*** Opening GIVEN RECORDS ***

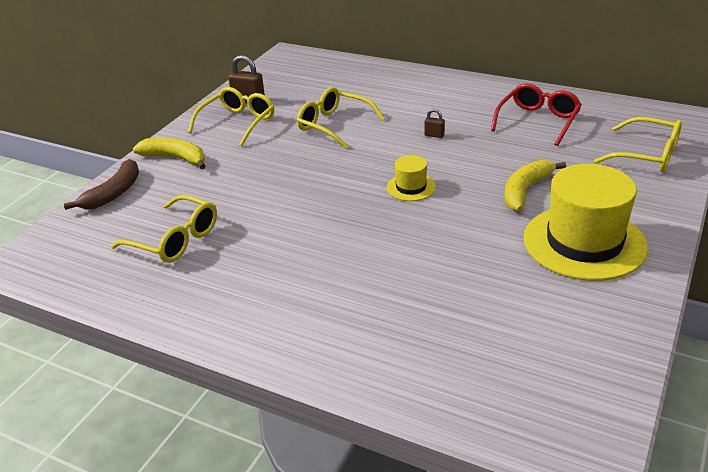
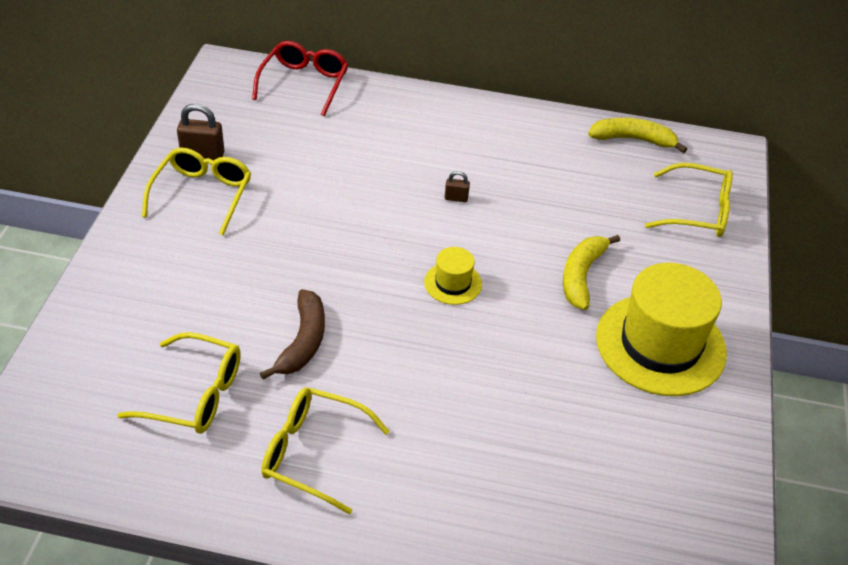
camera: 20 degrees left, 10 degrees up
(114, 193) = (82, 329): brown banana -> brown banana (303, 342)
(175, 158) = (142, 262): yellow banana -> yellow banana (633, 139)
(334, 125) = (328, 190): yellow glasses -> yellow glasses (313, 453)
(538, 121) = (569, 167): red glasses -> red glasses (304, 83)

*** Closing GIVEN RECORDS ***

■ WHAT YOU NEED TO DO ■
If a line in the records includes the string "glasses", copy it.

■ RESPONSE AREA ■
(334, 125) = (328, 190): yellow glasses -> yellow glasses (313, 453)
(538, 121) = (569, 167): red glasses -> red glasses (304, 83)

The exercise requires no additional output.